INPUT:

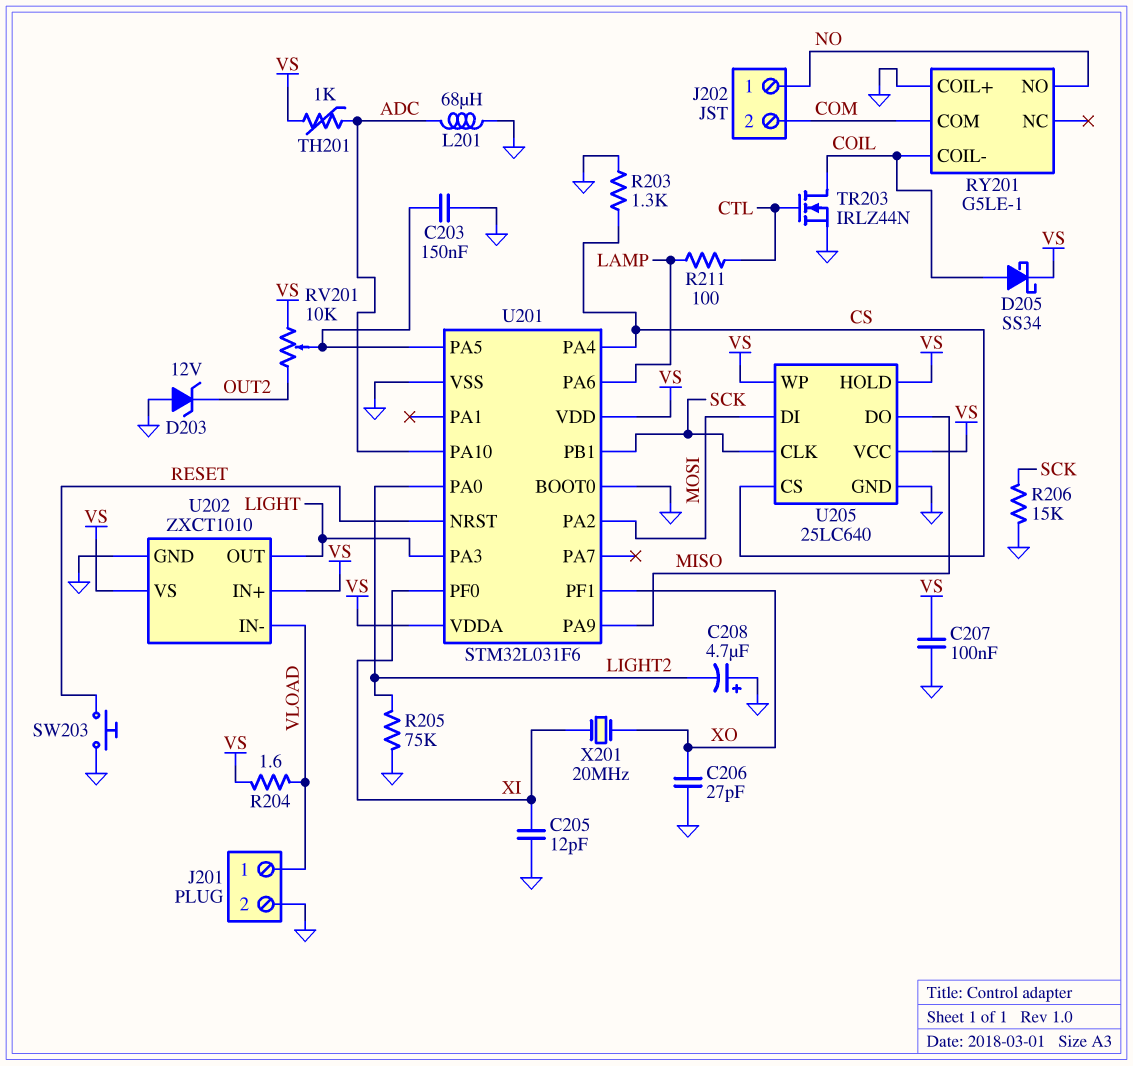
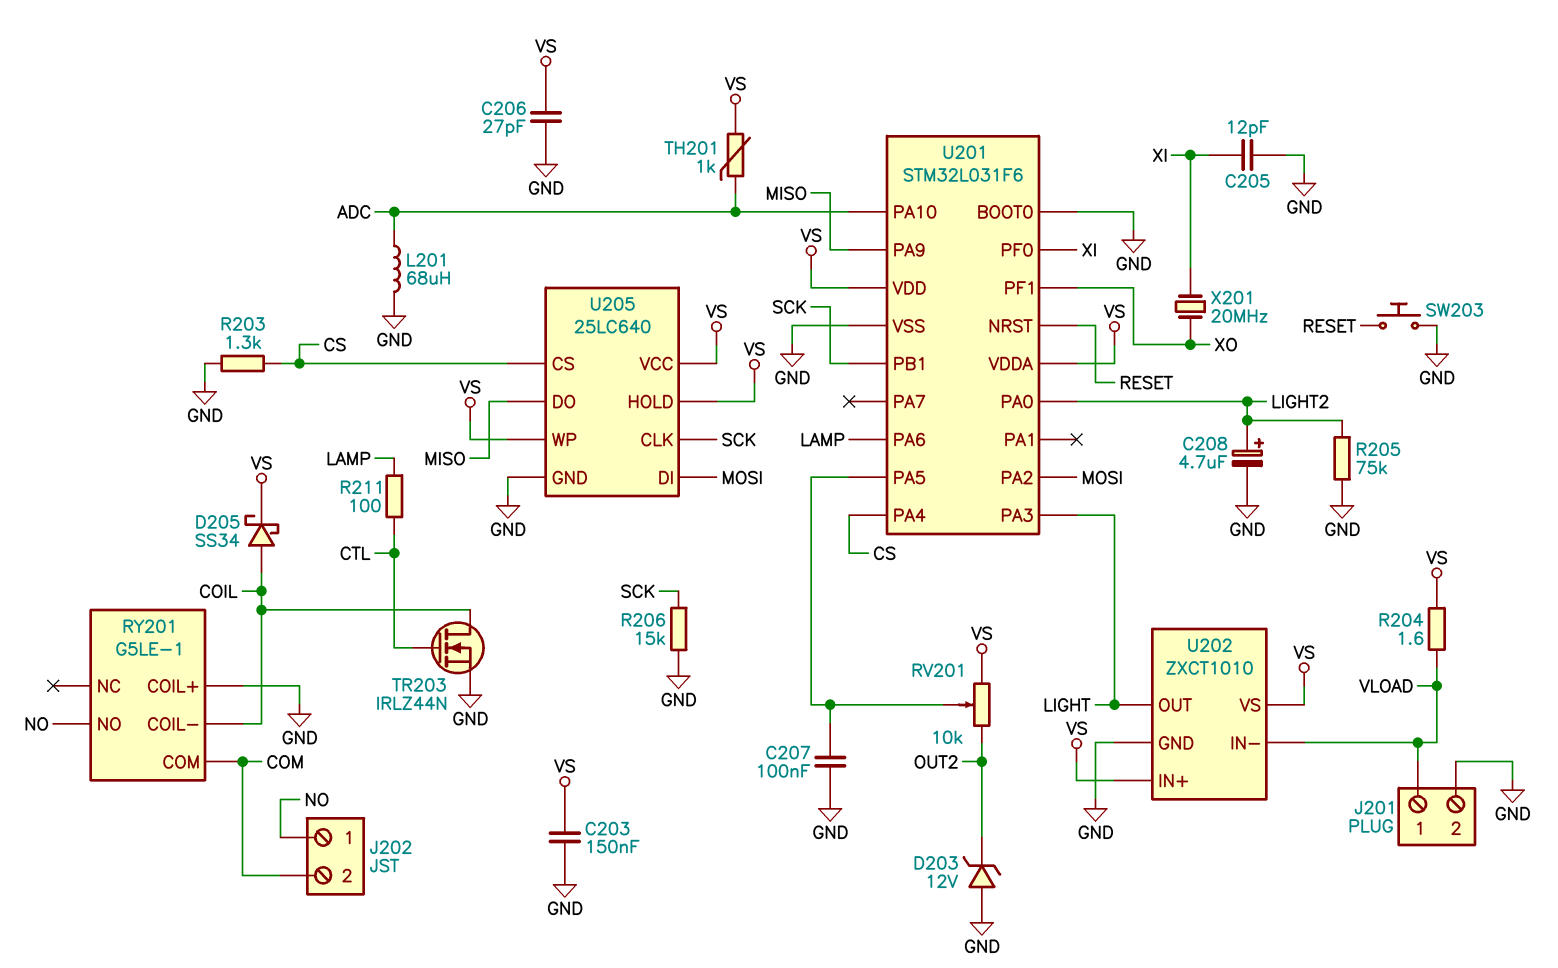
C203: 150nF (GND, U201/PA5) -> 150nF (GND, VS)
C206: 27pF (GND, XO) -> 27pF (GND, VS)
C207: 100nF (GND, VS) -> 100nF (GND, U201/PA5)
C208: 4.7uF (plus GND, minus LIGHT2) -> 4.7uF (plus LIGHT2, minus GND)

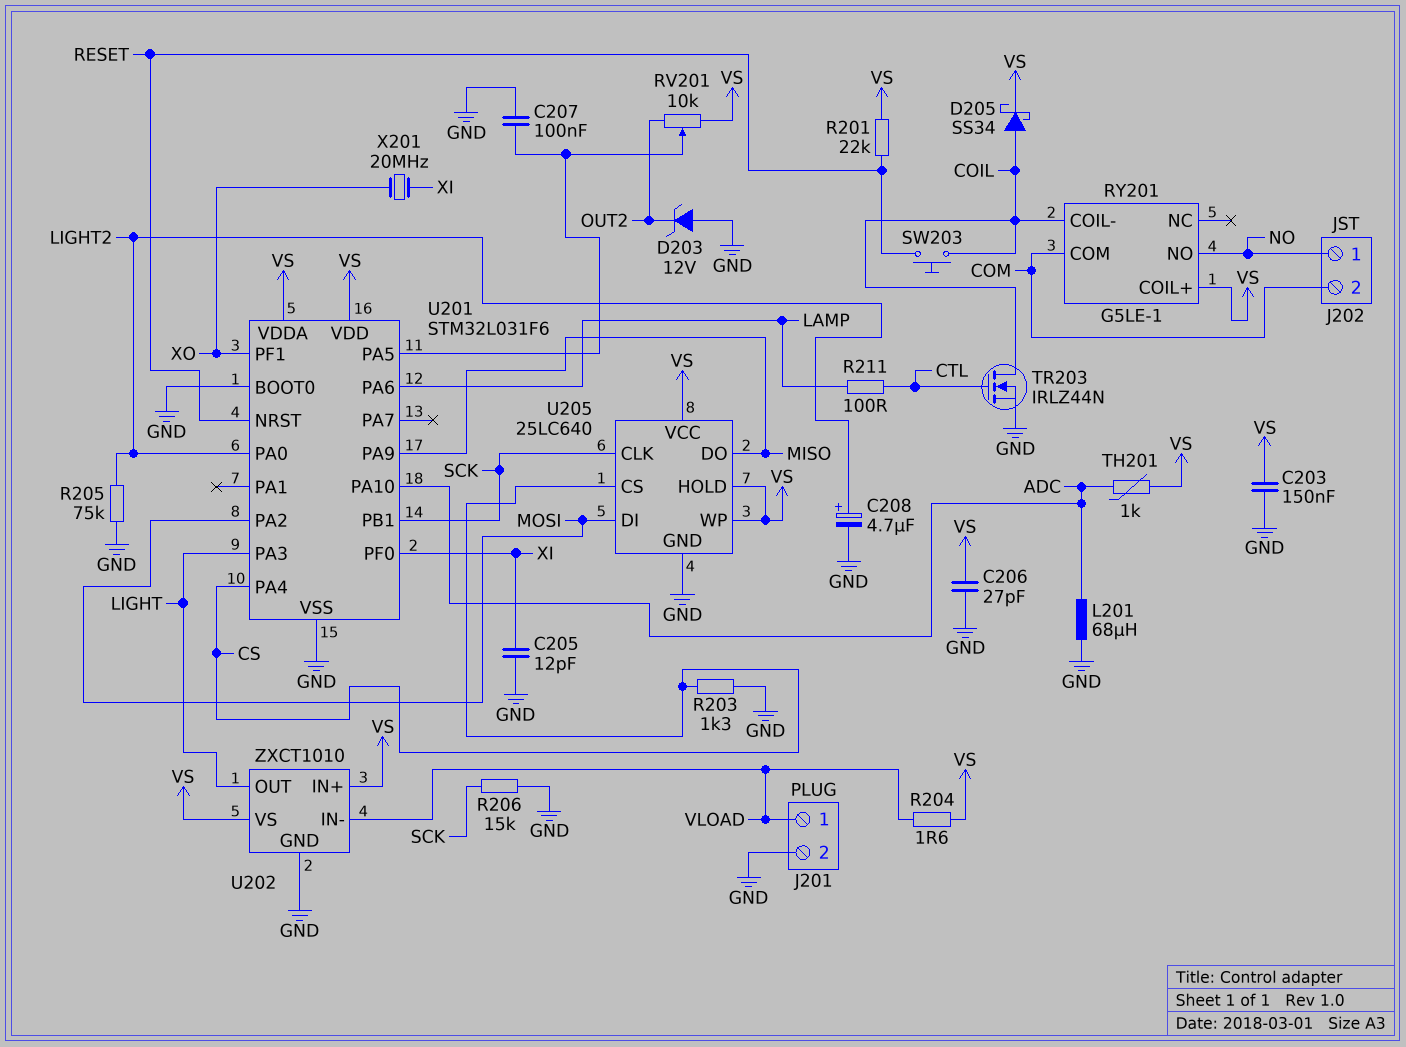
R201: none -> 22k (RESET, VS)
RY201 pin COIL+: GND -> VS
SW203: button (GND, RESET) -> button (COIL, RESET)

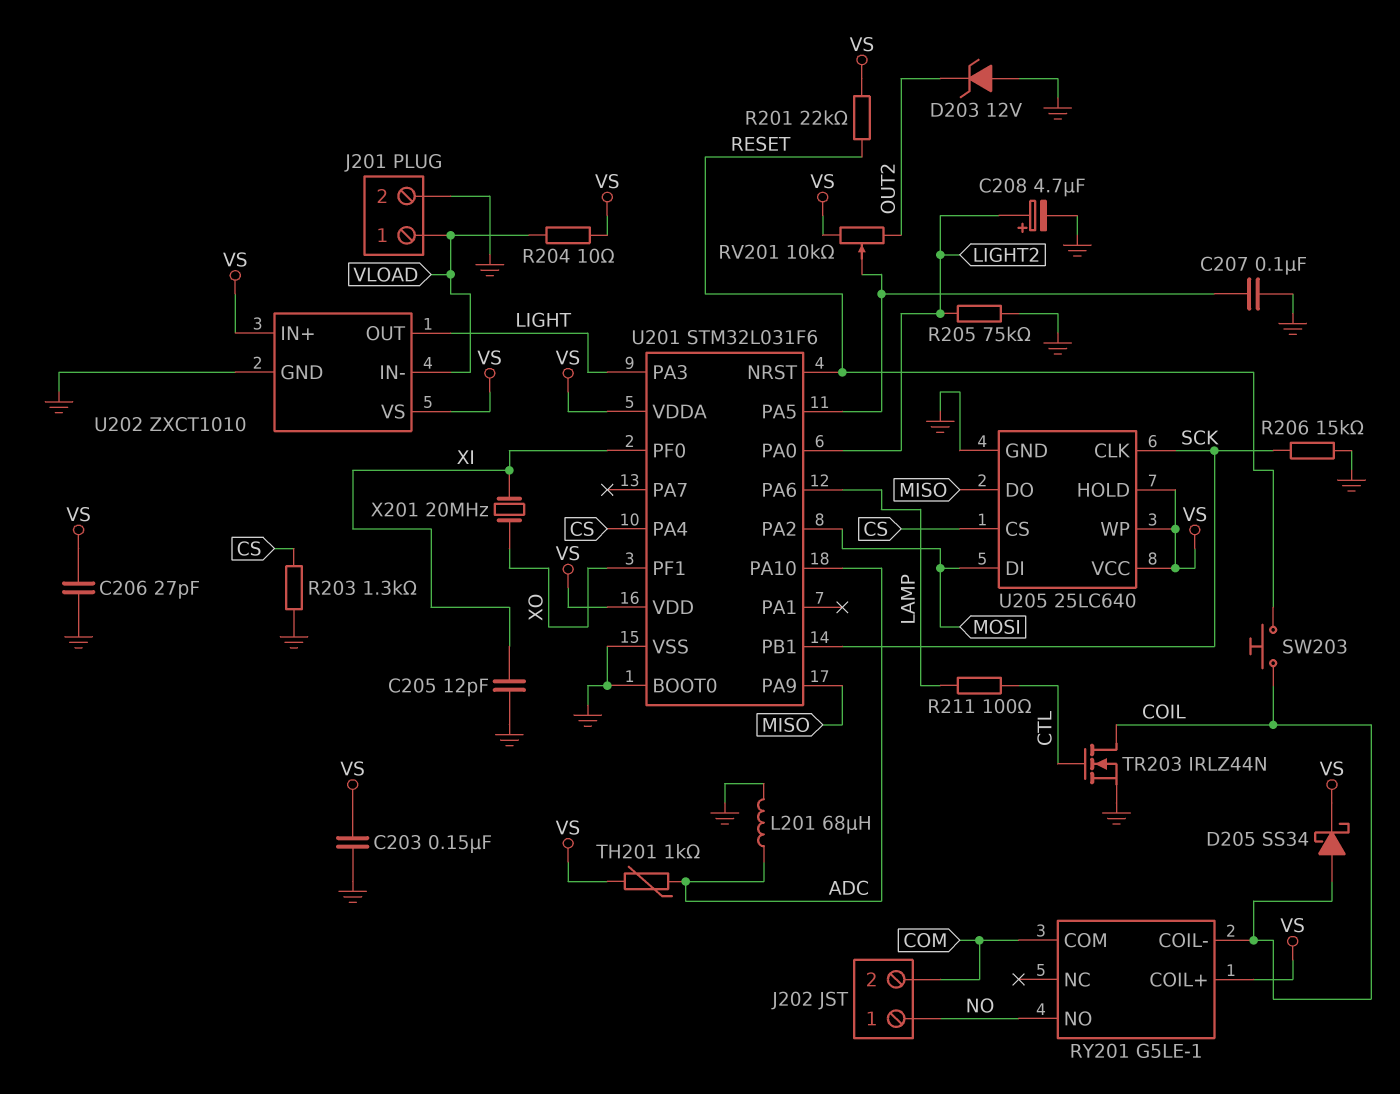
R204: 1.6 (VLOAD, VS) -> 10 (VLOAD, VS)

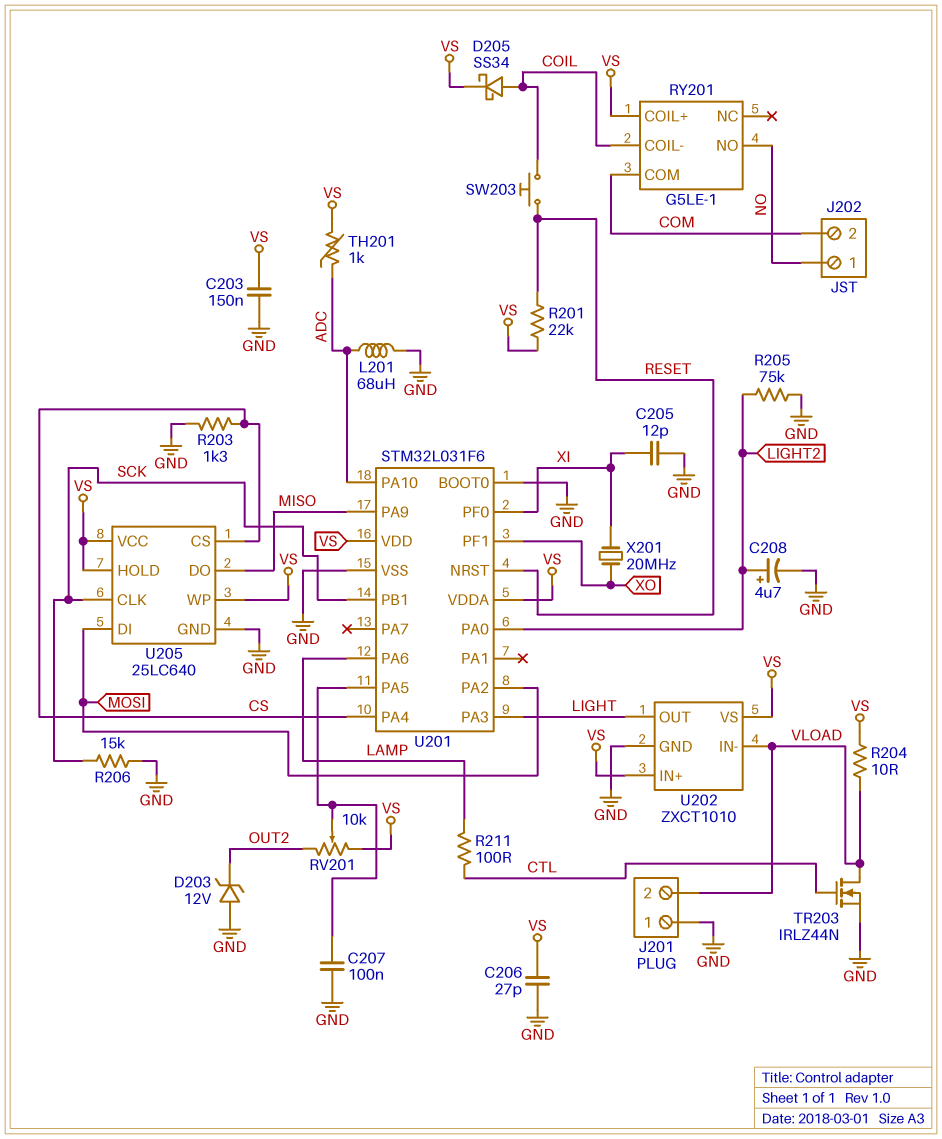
J201 pin 1: VLOAD -> GND
J201 pin 2: GND -> VLOAD
TR203: NMOS IRLZ44N (G CTL, D COIL, S GND) -> NMOS IRLZ44N (G CTL, D VLOAD, S GND)

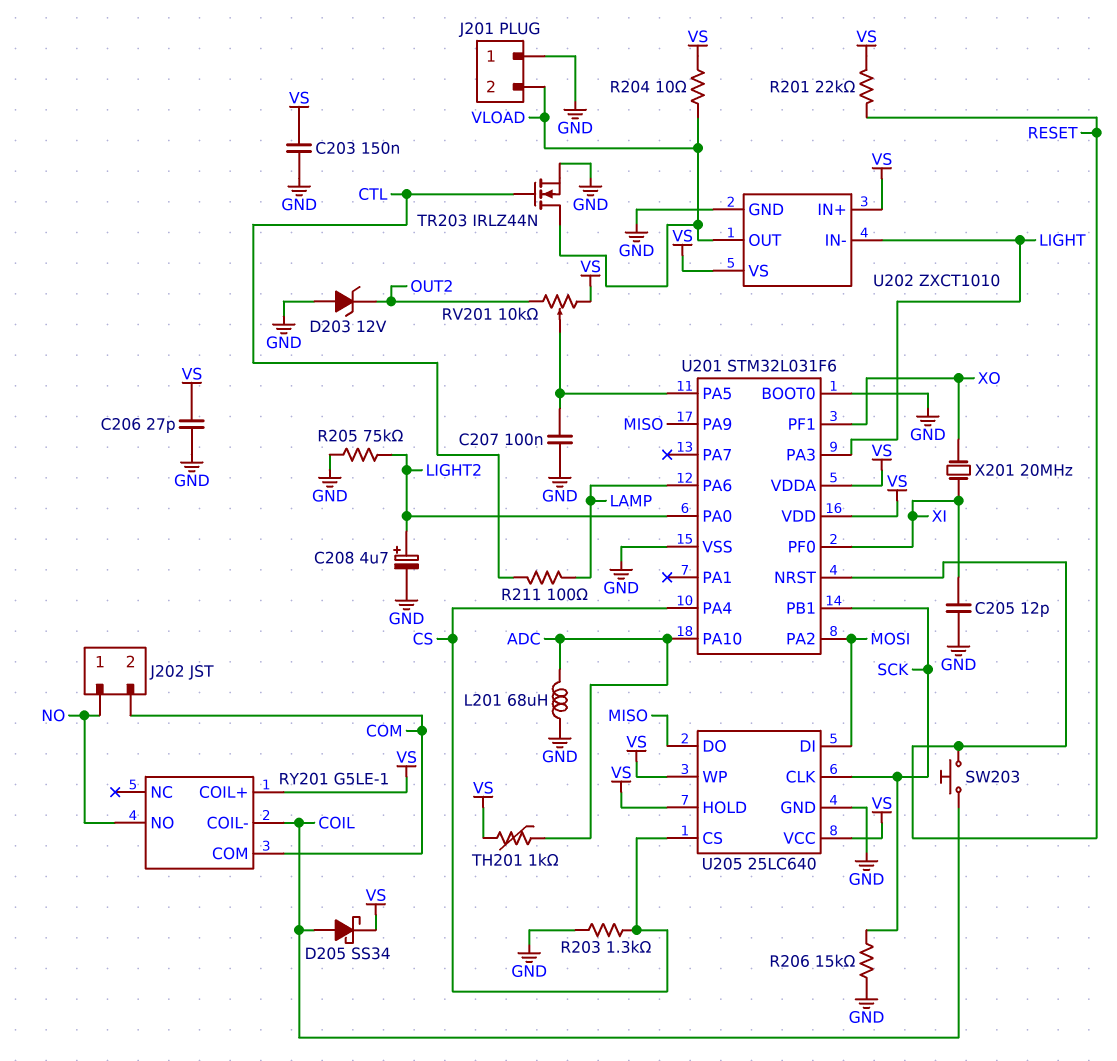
U202 pin IN-: VLOAD -> LIGHT
U202 pin OUT: LIGHT -> VLOAD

ACTIVITY: From the line containing "RY201 pin COIL+: GND -> VS" to the final line of the entries, both included, transcribe every line exactly, omit the pictures, and add nothing more.

YOUR RESPONSE:
RY201 pin COIL+: GND -> VS
SW203: button (GND, RESET) -> button (COIL, RESET)

R204: 1.6 (VLOAD, VS) -> 10 (VLOAD, VS)

J201 pin 1: VLOAD -> GND
J201 pin 2: GND -> VLOAD
TR203: NMOS IRLZ44N (G CTL, D COIL, S GND) -> NMOS IRLZ44N (G CTL, D VLOAD, S GND)

U202 pin IN-: VLOAD -> LIGHT
U202 pin OUT: LIGHT -> VLOAD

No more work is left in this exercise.